#### Exercise directions:
A faithful copy of all the records is needed, with the pictures omitted.

#### Information shown:
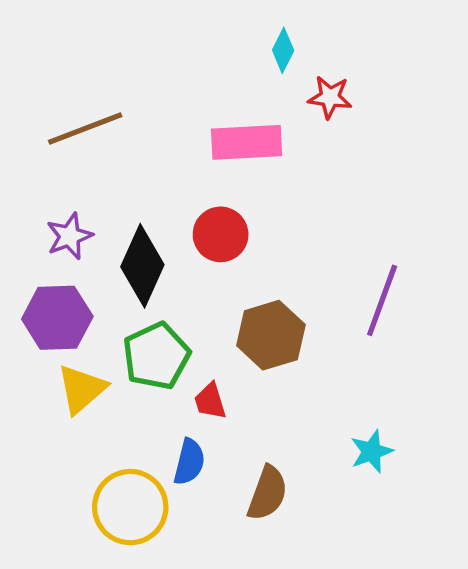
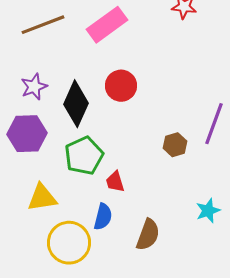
pink rectangle: (247, 142) -> (107, 25), moved, turned -33
brown hexagon: (271, 335) -> (175, 145), moved, size x0.6
yellow triangle: (82, 389) -> (42, 198), moved, turned 32

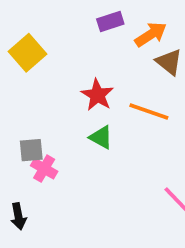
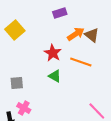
orange arrow: (151, 34) -> (76, 34), moved
pink cross: (44, 169) -> (24, 108), moved

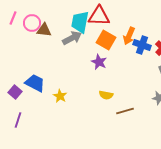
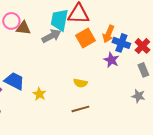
orange square: (106, 40) -> (85, 38), turned 30
purple star: (99, 62) -> (111, 60), moved
yellow semicircle: (106, 95) -> (80, 83), moved
brown line: (125, 111) -> (80, 109), moved

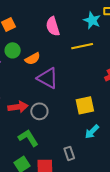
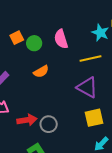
green circle: (13, 50) -> (34, 43), moved
purple triangle: (48, 78) -> (87, 87), moved

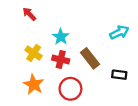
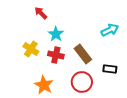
red arrow: (29, 14) -> (41, 13), moved
orange star: (34, 84) -> (44, 85), moved
red circle: (70, 89) -> (82, 82), moved

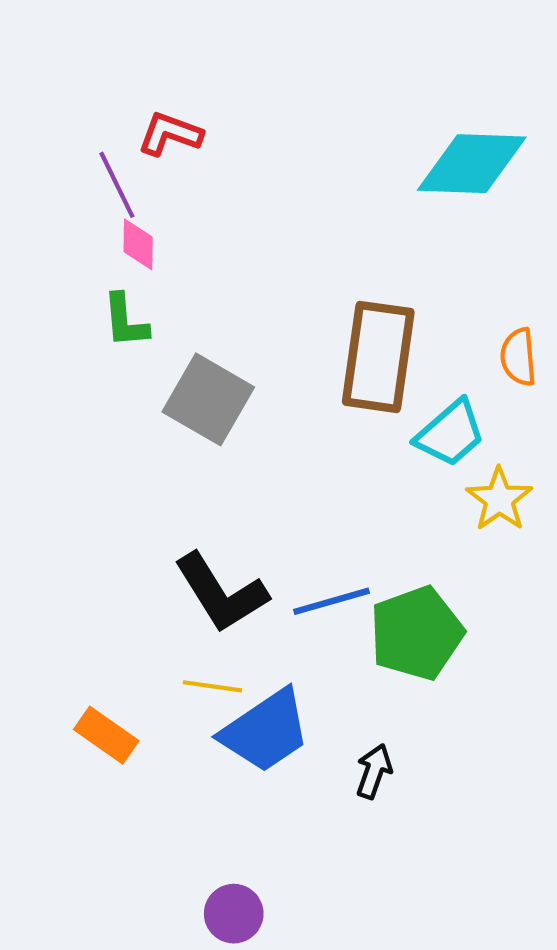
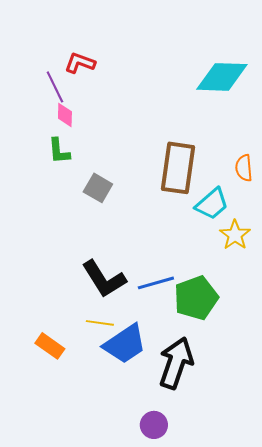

#### Exercise answer:
pink rectangle: (247, 142) -> (107, 25), moved, turned -33
brown hexagon: (271, 335) -> (175, 145), moved, size x0.6
yellow triangle: (82, 389) -> (42, 198), moved, turned 32

orange arrow: (151, 34) -> (76, 34), moved
pink cross: (44, 169) -> (24, 108), moved

orange square: (106, 40) -> (85, 38), turned 30
purple star: (99, 62) -> (111, 60), moved
yellow semicircle: (106, 95) -> (80, 83), moved
brown line: (125, 111) -> (80, 109), moved

green circle: (13, 50) -> (34, 43), moved
purple triangle: (48, 78) -> (87, 87), moved

red arrow: (29, 14) -> (41, 13), moved
orange star: (34, 84) -> (44, 85), moved
red circle: (70, 89) -> (82, 82), moved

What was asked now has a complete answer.